JOB
Write out each of the lines below word for word, leaving out the pictures.

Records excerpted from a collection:
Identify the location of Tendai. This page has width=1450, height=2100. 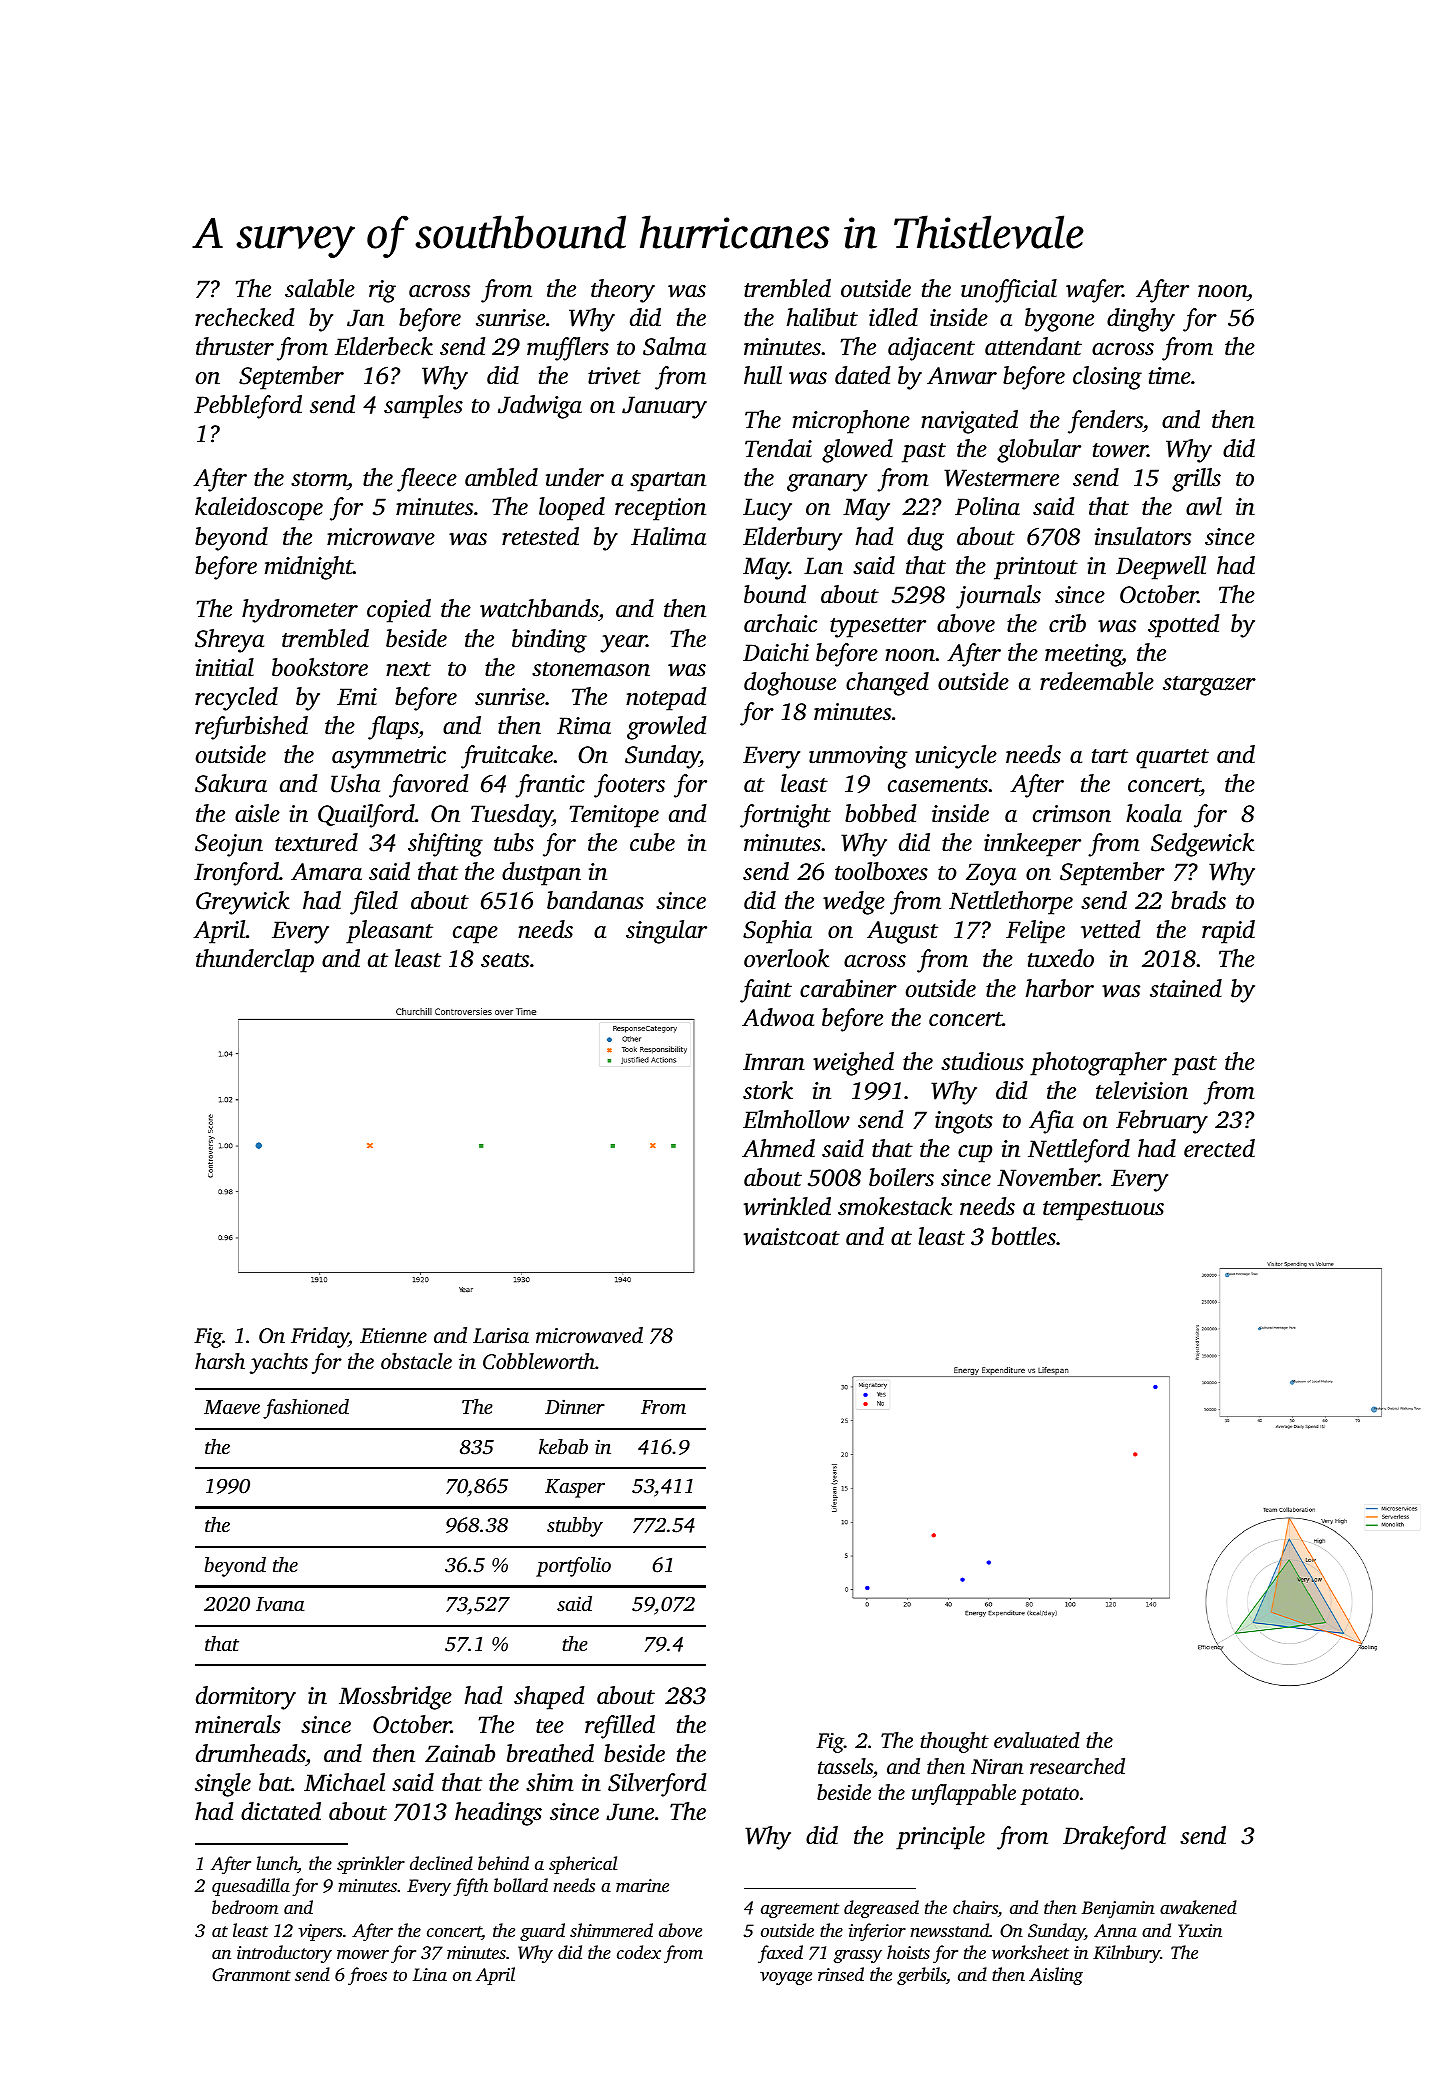
(778, 448).
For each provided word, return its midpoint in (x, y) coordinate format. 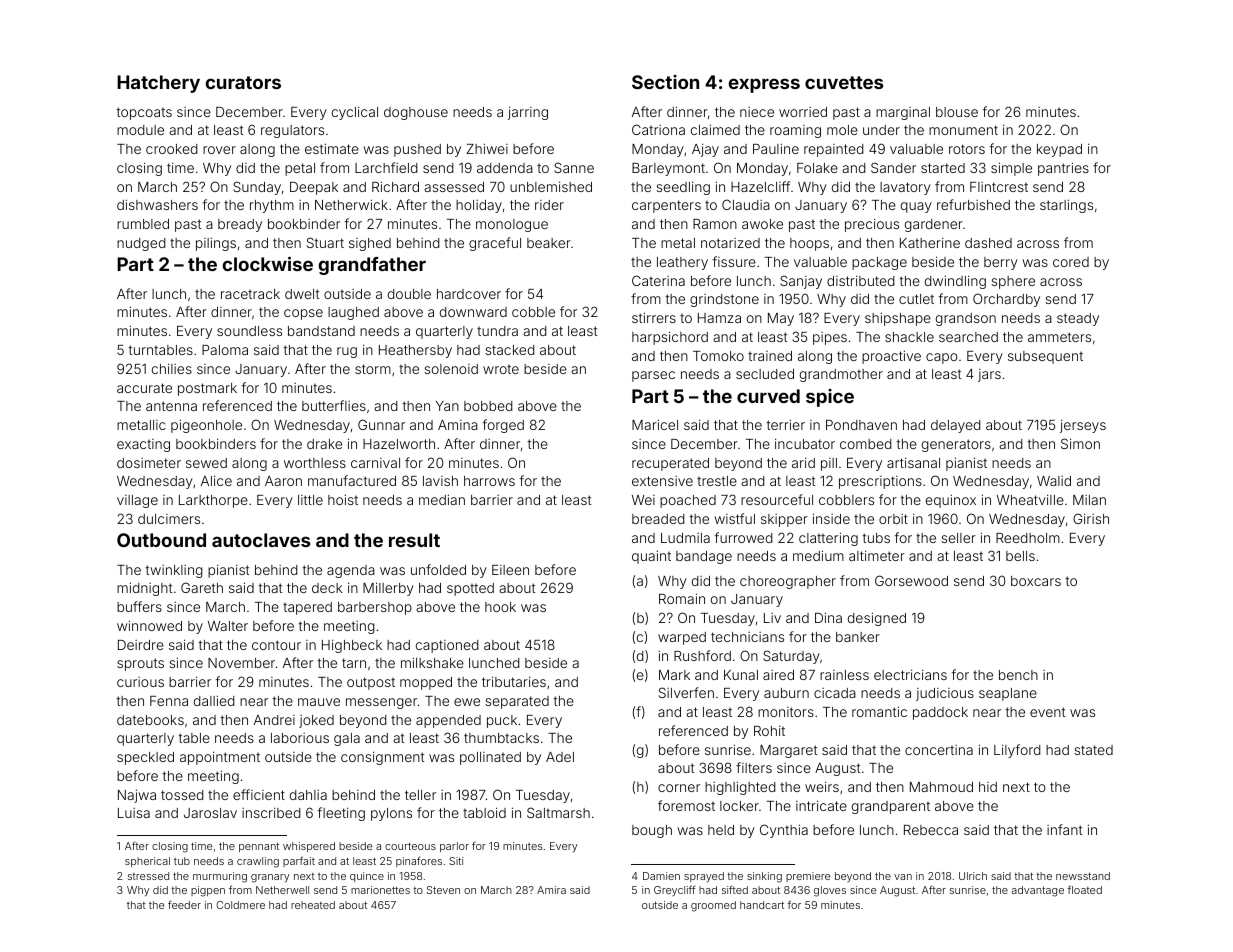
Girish (1091, 518)
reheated (313, 905)
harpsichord (670, 338)
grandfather (372, 266)
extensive (662, 481)
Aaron (283, 481)
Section (665, 82)
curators (243, 82)
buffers (139, 606)
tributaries (514, 681)
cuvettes (844, 82)
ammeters (1059, 337)
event (1047, 712)
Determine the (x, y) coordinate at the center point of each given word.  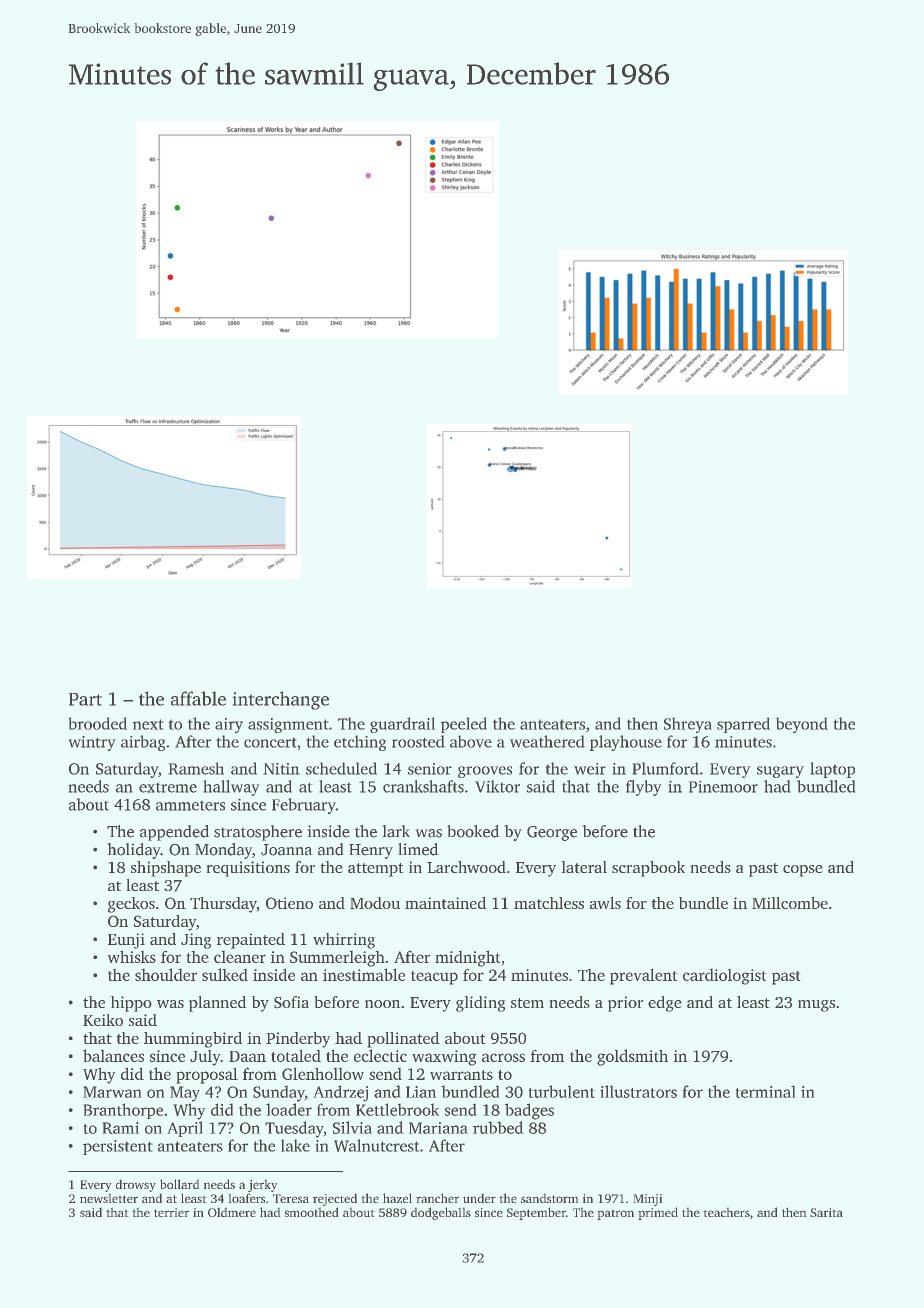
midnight (467, 958)
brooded (98, 723)
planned (217, 1004)
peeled (464, 725)
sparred (743, 725)
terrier (171, 1212)
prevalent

EXERCISE OUTPUT
Identify the location of Tendai. This page has width=1450, height=2100. 
(778, 448).
For each provided word, return its midpoint in (x, y) coordinate format. 
Girish (1091, 518)
reheated (313, 905)
harpsichord (670, 338)
grandfather (372, 266)
extensive (662, 481)
Aaron (283, 481)
Section (665, 82)
curators (243, 82)
buffers (139, 606)
tributaries (514, 681)
cuvettes (844, 82)
ammeters (1059, 337)
event (1047, 712)
Determine the (x, y) coordinate at the center point of each given word.  
midnight (467, 958)
brooded (98, 723)
planned (217, 1004)
peeled (464, 725)
sparred (743, 725)
terrier (171, 1212)
prevalent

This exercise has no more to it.